**TASK BRIEF:**
Every line below from the one with "white round brick C1:D2 level 2 -> none" through the one with "blue brick G4:H4" is to be repeated exactly, with no picture among them.

-------- LISTED RECORDS --------

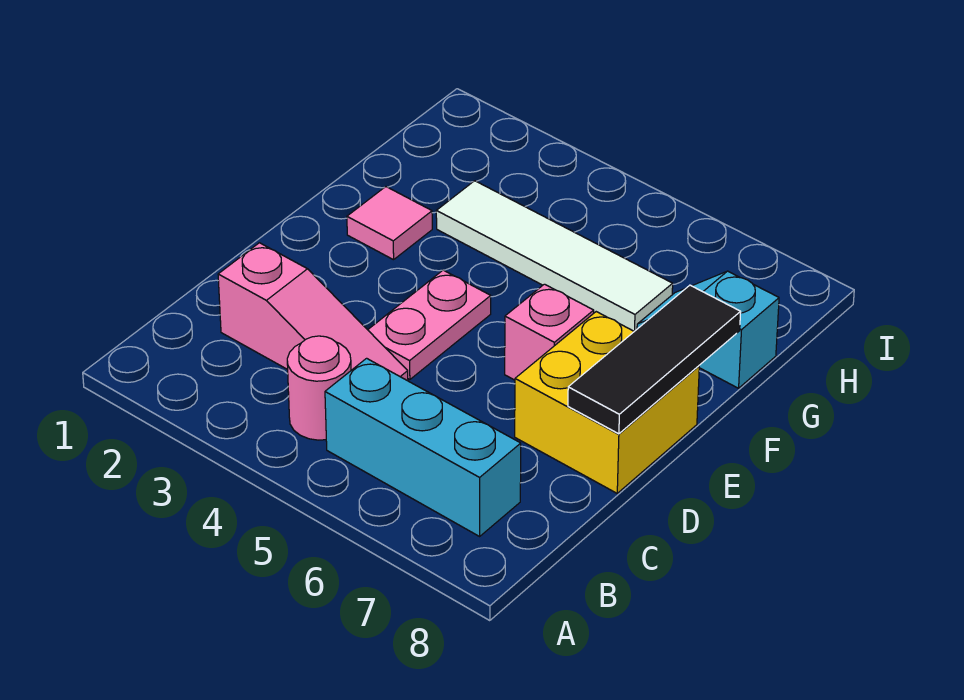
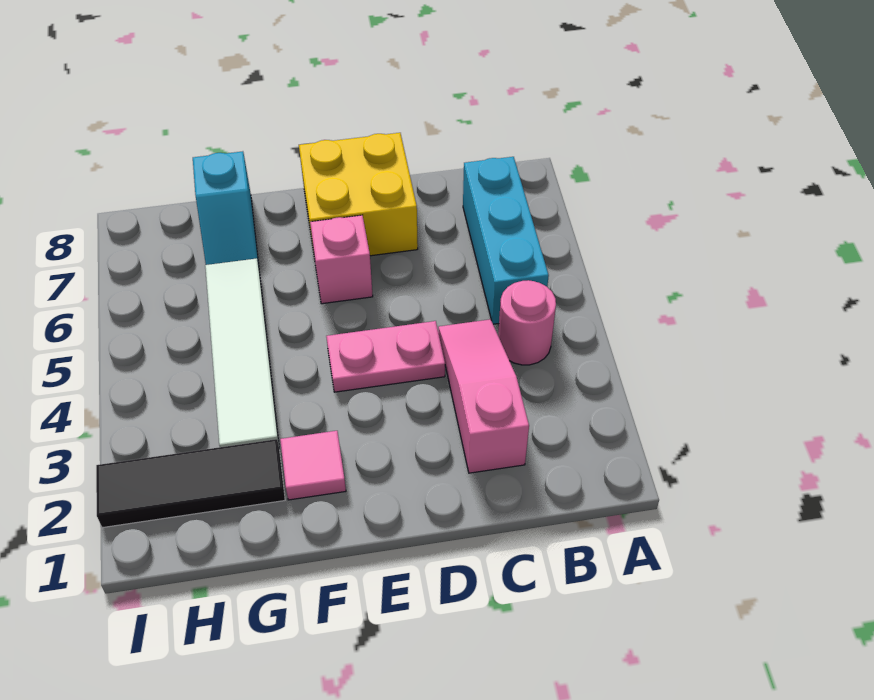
black tile D8:F8 level 2 -> black tile G2:I2 level 1

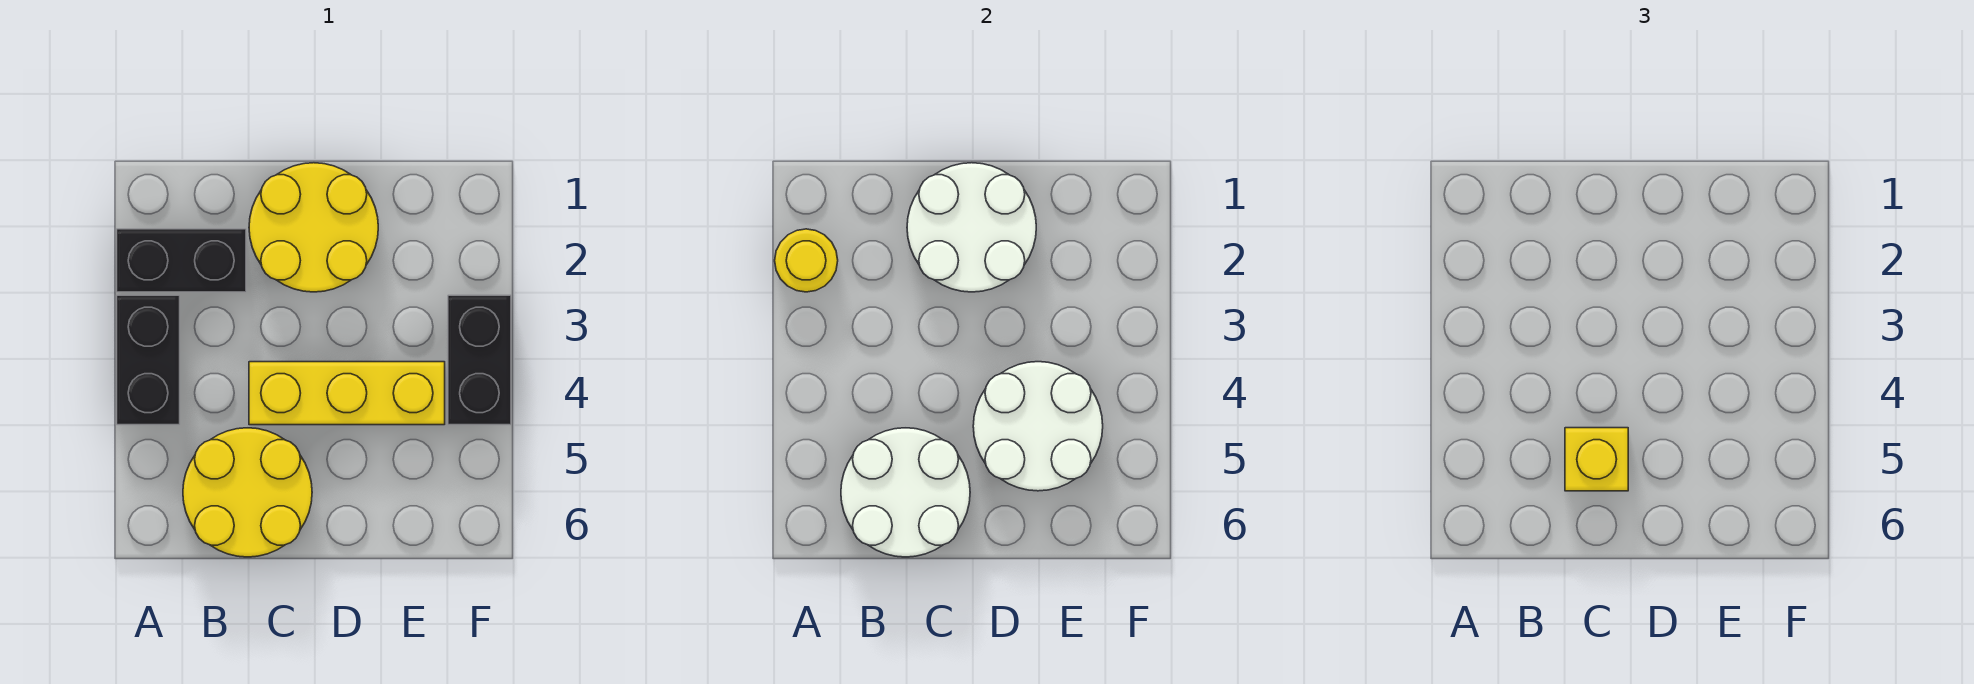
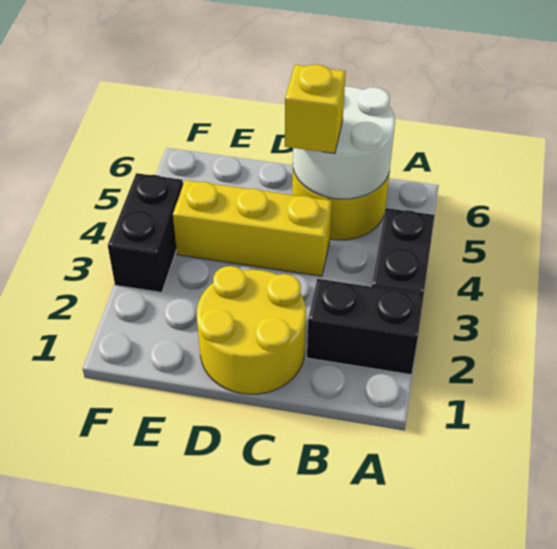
yellow round brick A2 level 2 -> none
white round brick C1:D2 level 2 -> none
white round brick D4:E5 level 2 -> none

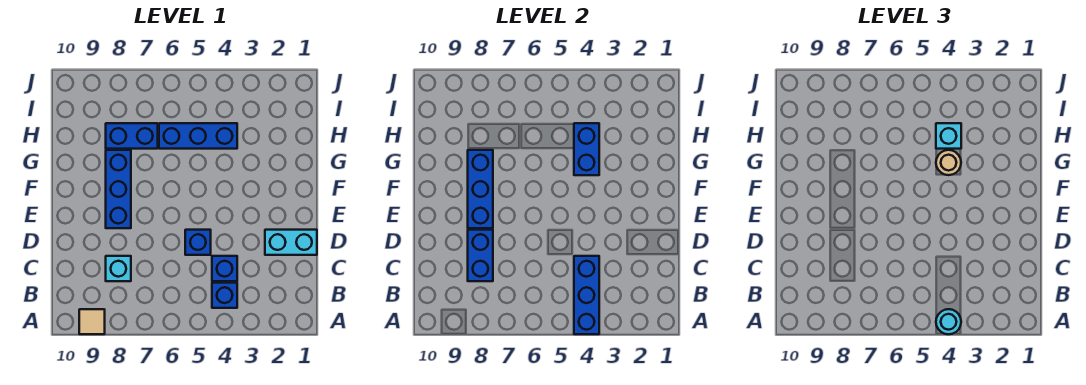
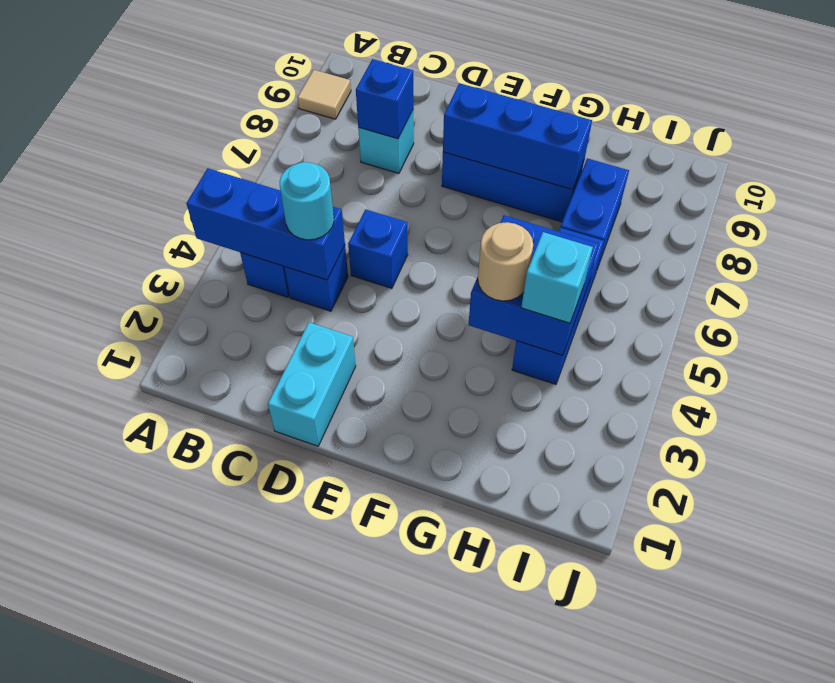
cyan round brick A4 level 3 -> cyan round brick C4 level 3
blue brick C8:D8 level 2 -> blue brick C8 level 2
blue brick G4:H4 level 2 -> blue brick G4:H5 level 2

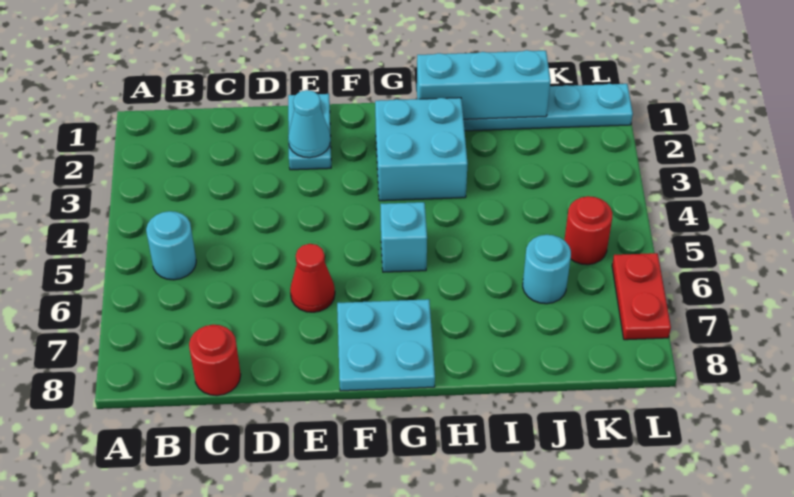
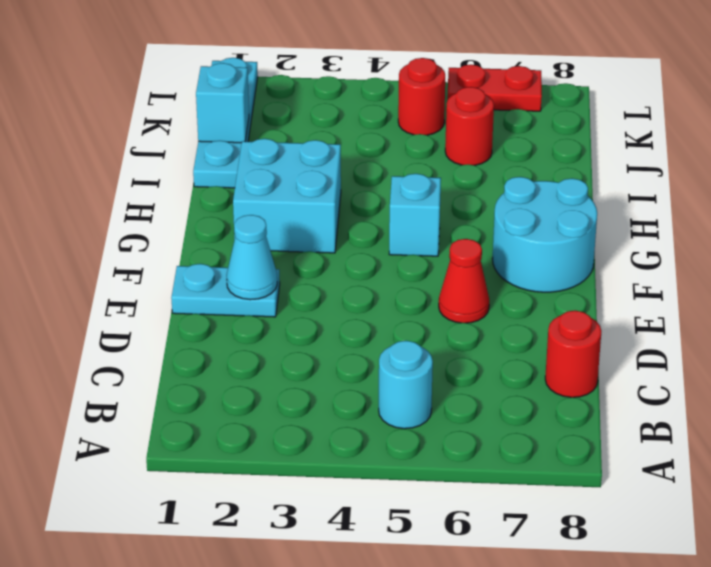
cyan plate F7:G8 level 1 -> cyan round brick F7:G8 level 1
cyan brick H1:J1 level 2 -> cyan brick J1 level 2
cyan round brick J6 level 1 -> red round brick J6 level 1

--------

**WRITTEN REPLY:**
white round brick C1:D2 level 2 -> none
white round brick D4:E5 level 2 -> none

cyan round brick A4 level 3 -> cyan round brick C4 level 3
blue brick C8:D8 level 2 -> blue brick C8 level 2
blue brick G4:H4 level 2 -> blue brick G4:H5 level 2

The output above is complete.